◆ WORK TO COMPLETE ◆
A word-for-word copy of the data is what's wanted; pictures stay out of it.

(Change listing data)

◆ ◆ ◆

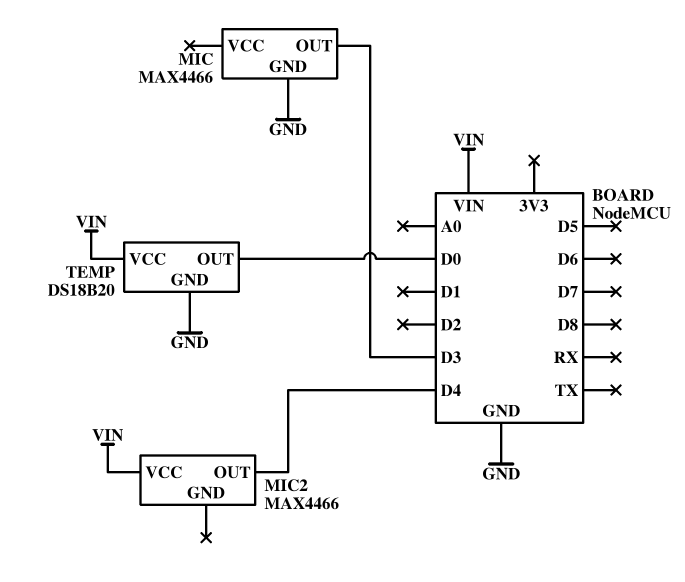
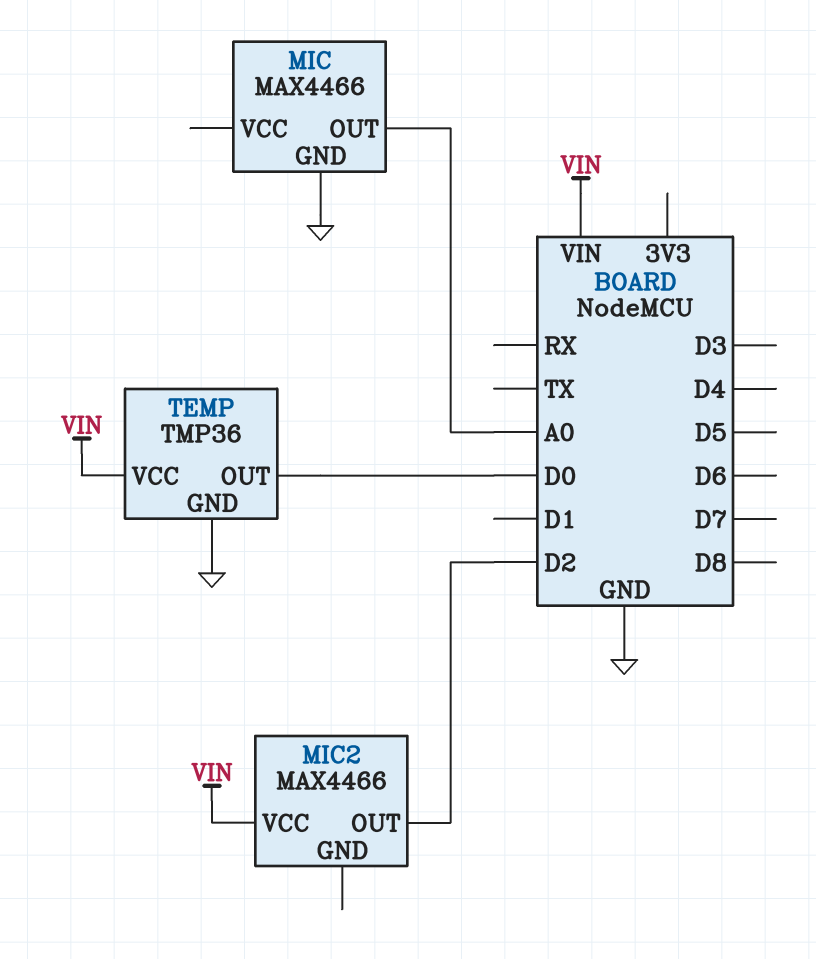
MIC pin OUT: D3 -> A0
MIC2 pin OUT: D4 -> D2
TEMP: DS18B20 -> TMP36

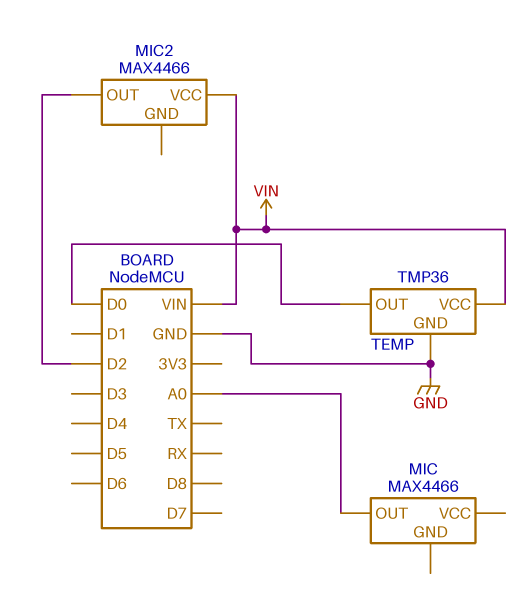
MIC pin GND: GND -> none

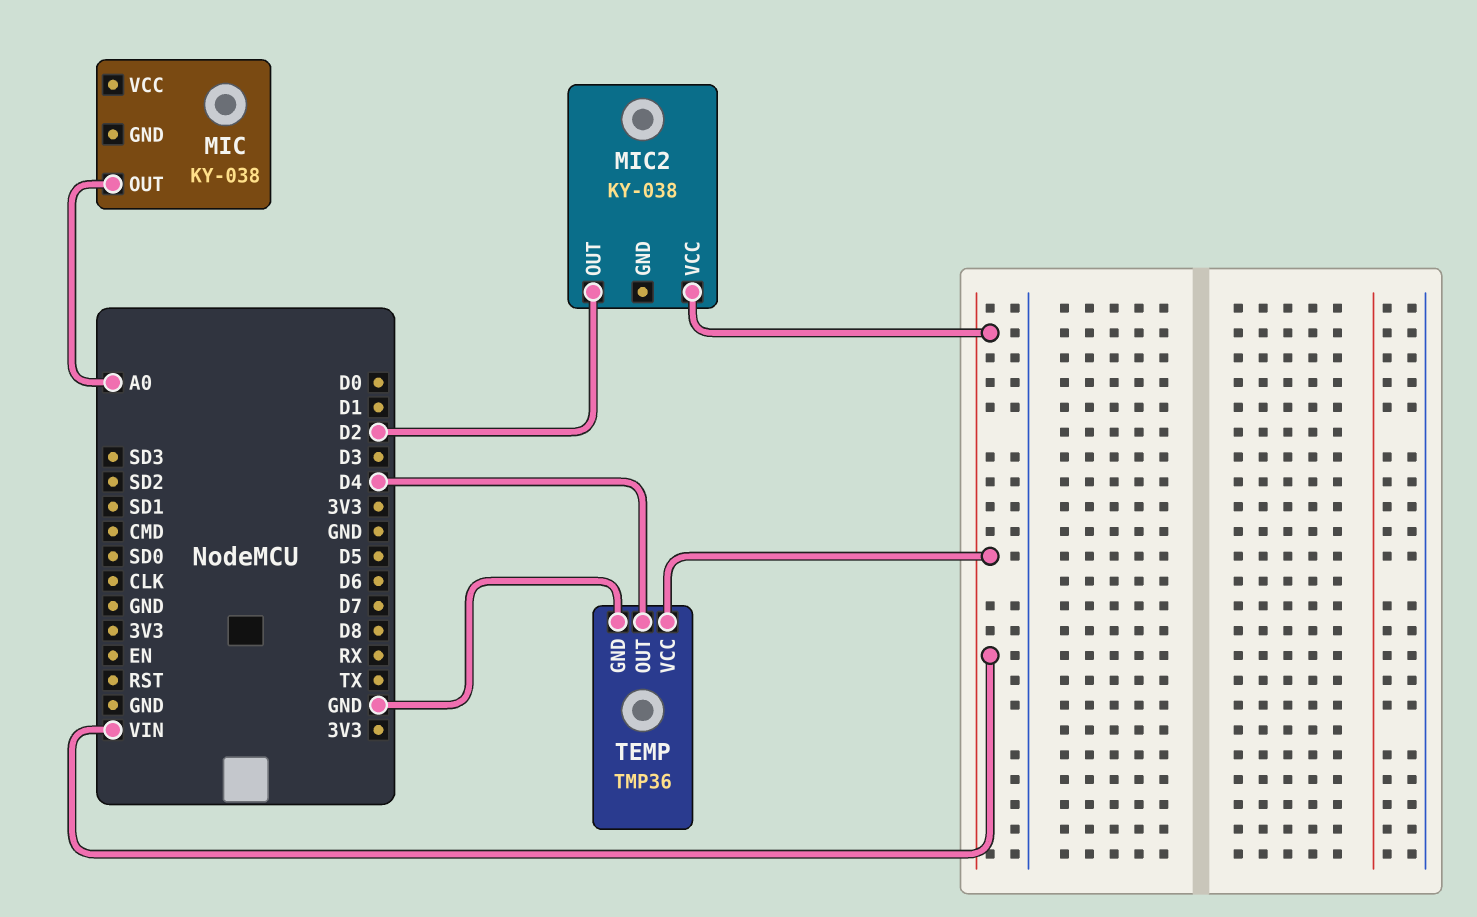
MIC: MAX4466 -> KY-038
MIC2: MAX4466 -> KY-038
TEMP pin OUT: D0 -> D4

◆ ◆ ◆

◆ EXPECTED OUTPUT ◆
MIC pin OUT: D3 -> A0
MIC2 pin OUT: D4 -> D2
TEMP: DS18B20 -> TMP36

MIC pin GND: GND -> none

MIC: MAX4466 -> KY-038
MIC2: MAX4466 -> KY-038
TEMP pin OUT: D0 -> D4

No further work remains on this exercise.